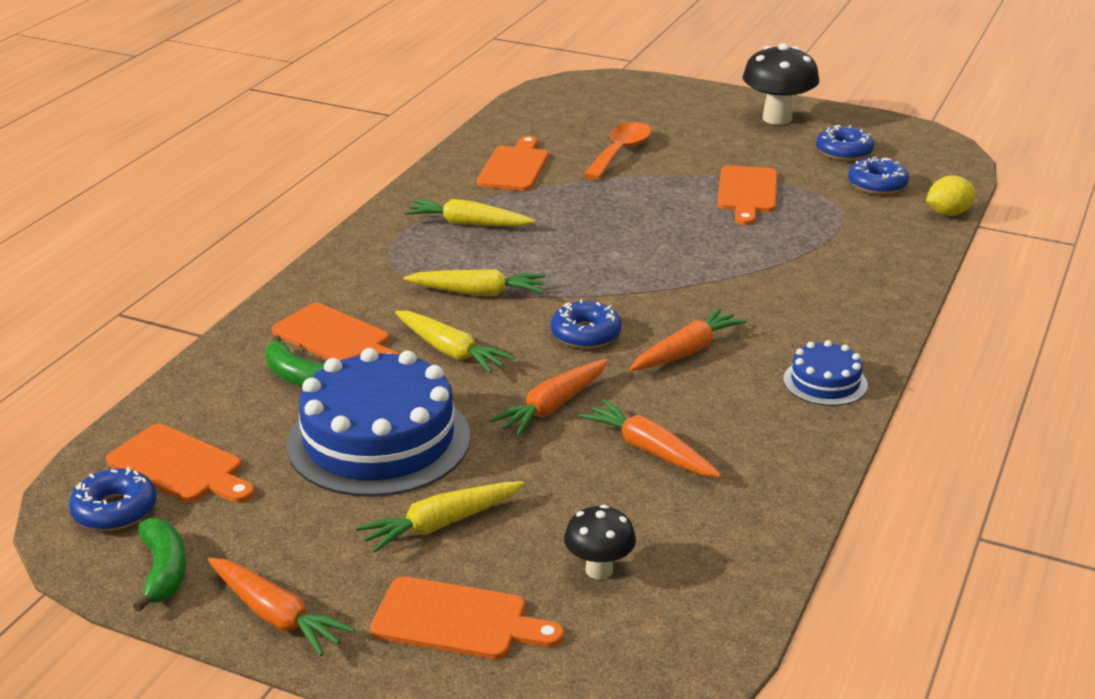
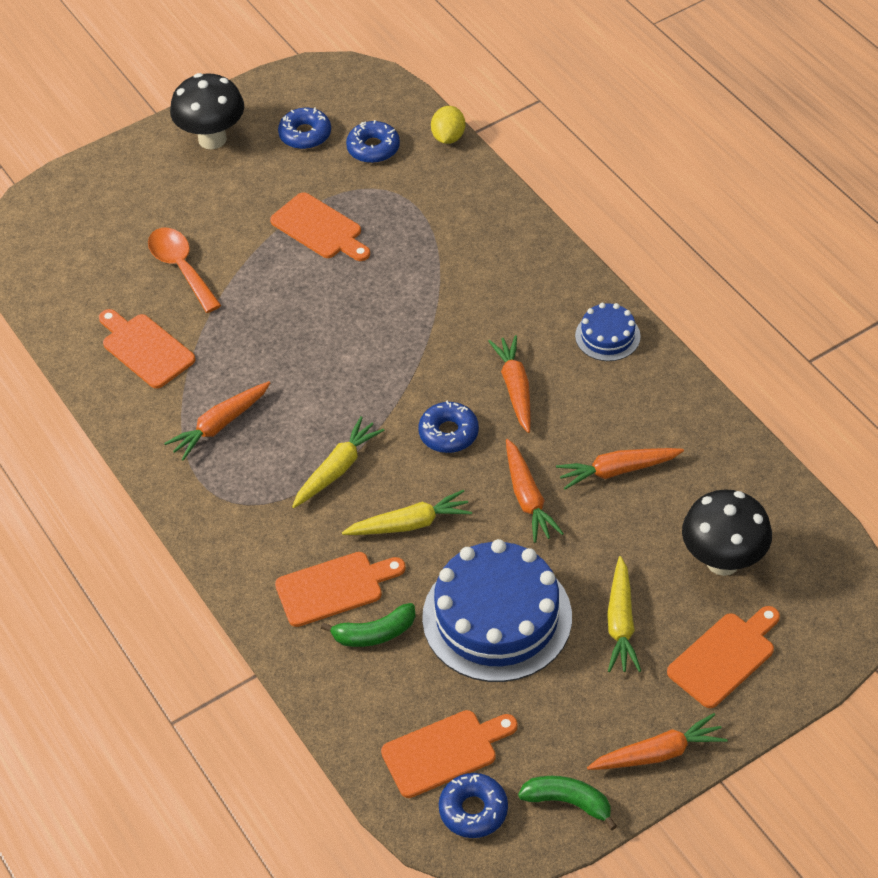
camera: 55 degrees left, 20 degrees up
(468, 224) = (220, 425): yellow carrot -> orange carrot
(599, 570) = (723, 561): black mushroom -> black mushroom, size x1.73

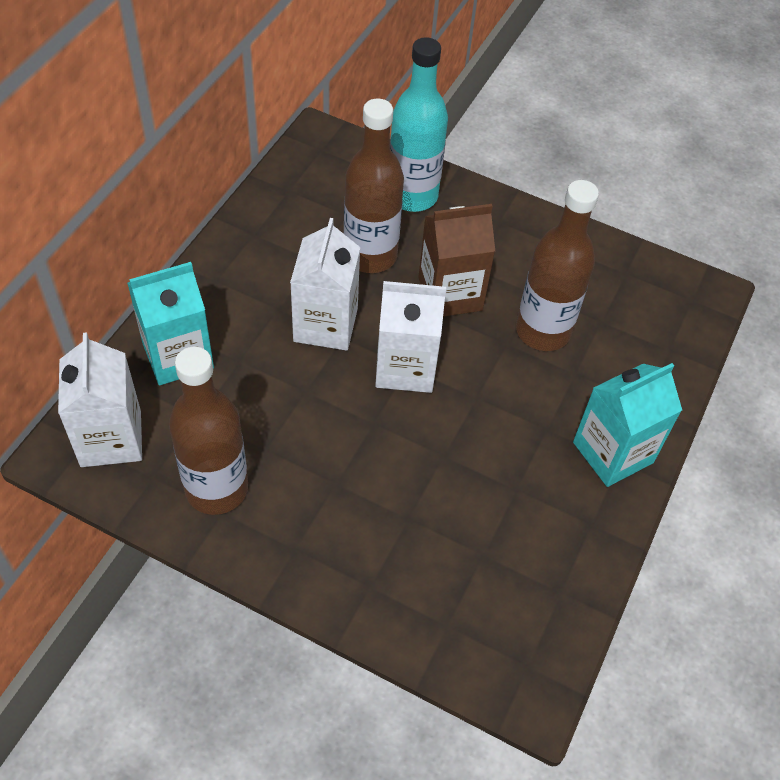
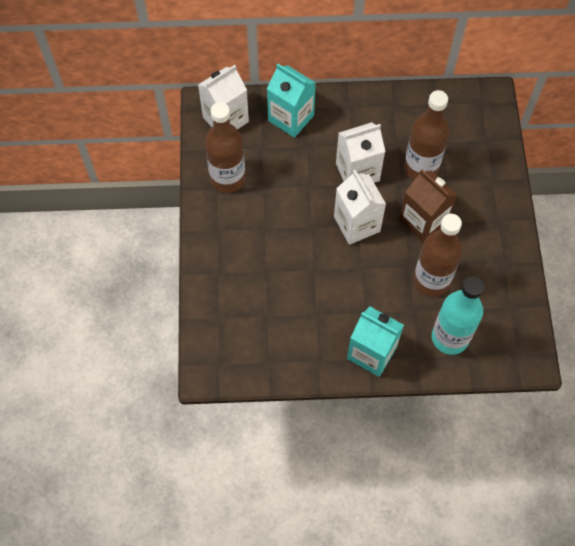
camera: 65 degrees right, 10 degrees up
(412, 196) = (482, 166): turquoise bottle -> turquoise bottle (450, 337)

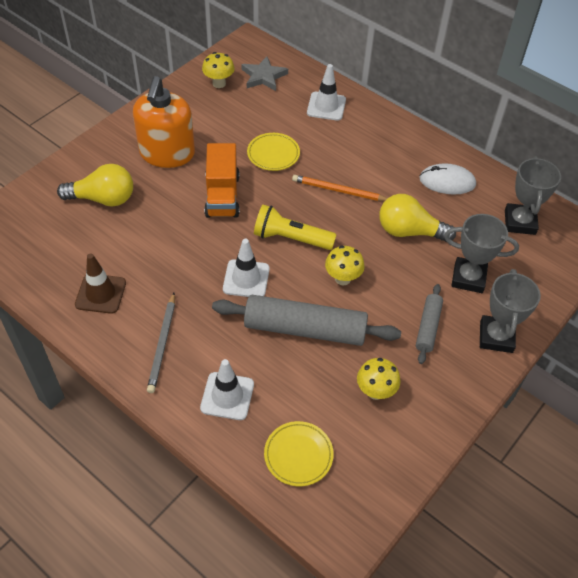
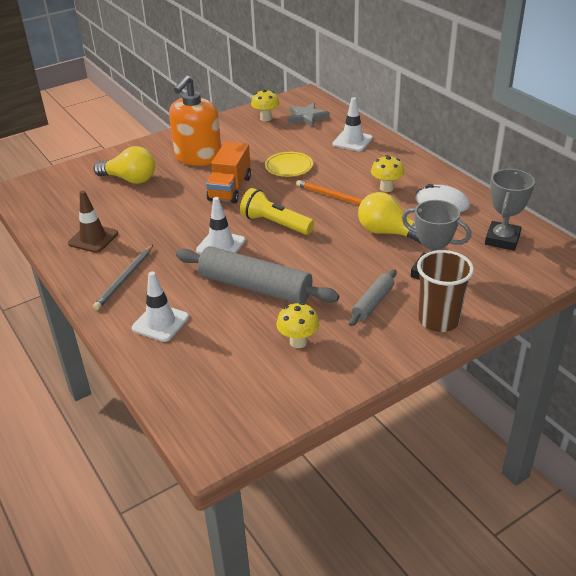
camera: 20 degrees right, 15 degrees down
(298, 455) = (201, 376): yellow plate -> none
(342, 278) = (308, 257): yellow mushroom -> yellow mushroom (386, 188)
(496, 337) = (438, 320): grey trophy -> brown cup

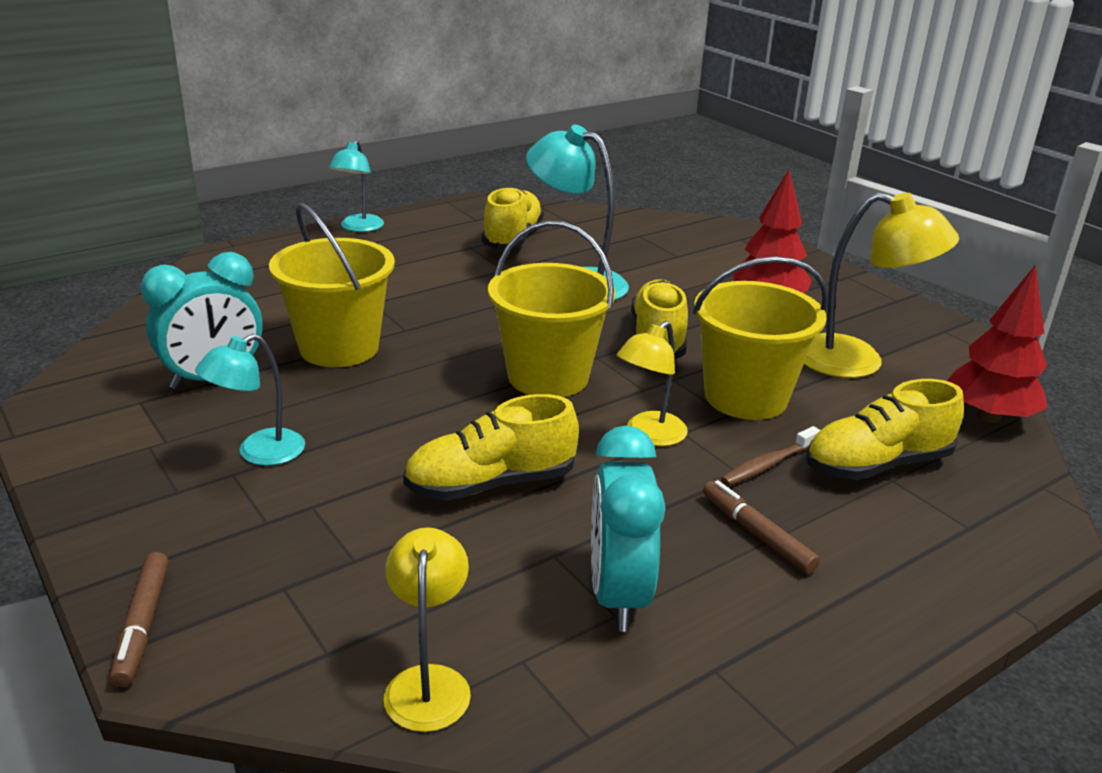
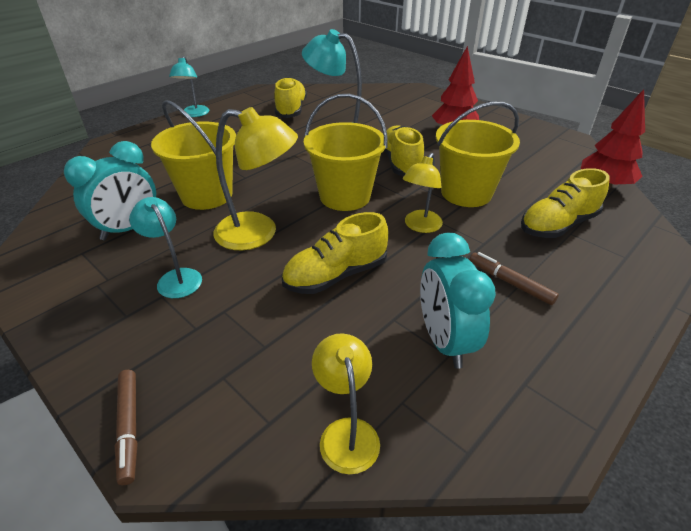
camera: 10 degrees left, 10 degrees up
(259, 453) = (175, 278): turquoise lamp -> turquoise lamp turned 105 degrees clockwise
(768, 464) = (497, 234): brown toothbrush -> none
(857, 361) = (518, 161): yellow lamp -> yellow lamp (258, 233)

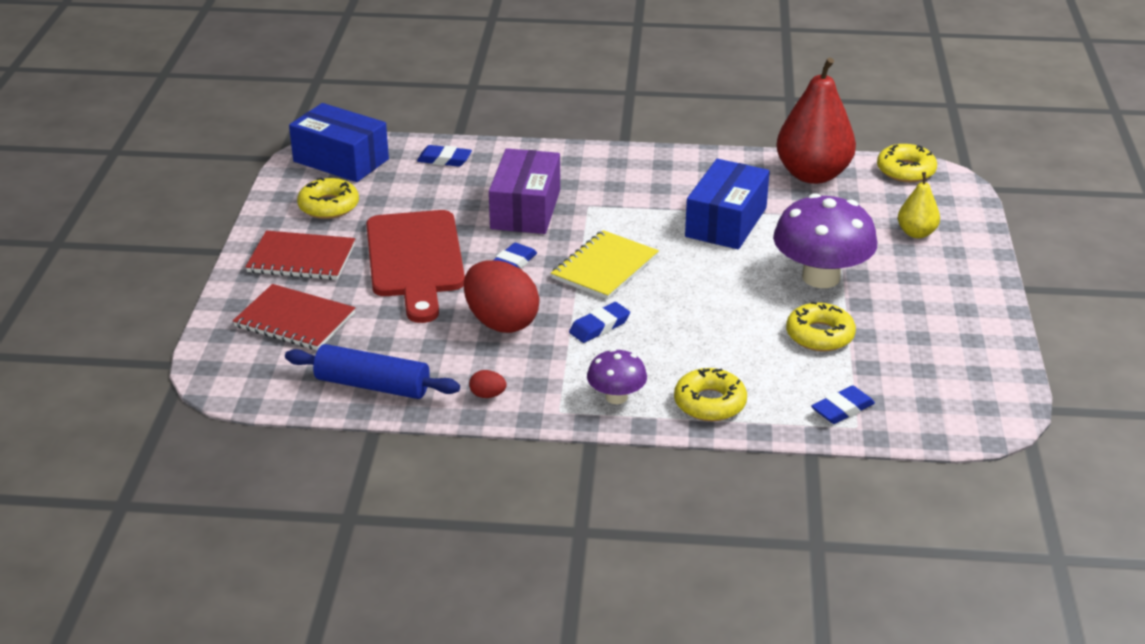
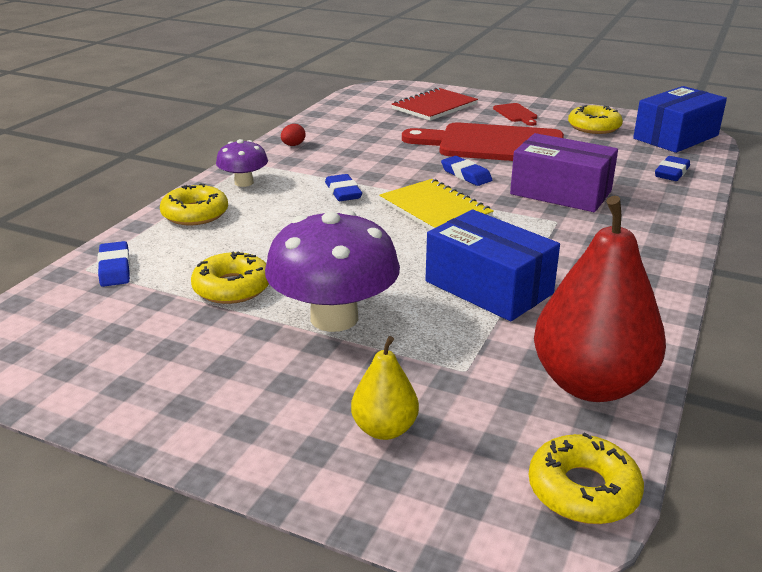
camera: 110 degrees right, 5 degrees down
(301, 258) = (516, 114): red notebook -> red cutting board
(372, 385) = (339, 118): blue rolling pin -> none
(501, 322) = (380, 160): red egg -> none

******************************

YOUR OBJECTIVE → Produce an exact reproduction of the listing above, limited to the lines starting at the line with "(259, 453) = (175, 278): turquoise" and ending at the line with "(301, 258) = (516, 114): red", both kept, with every picture left out.

RESULT →
(259, 453) = (175, 278): turquoise lamp -> turquoise lamp turned 105 degrees clockwise
(768, 464) = (497, 234): brown toothbrush -> none
(857, 361) = (518, 161): yellow lamp -> yellow lamp (258, 233)

camera: 110 degrees right, 5 degrees down
(301, 258) = (516, 114): red notebook -> red cutting board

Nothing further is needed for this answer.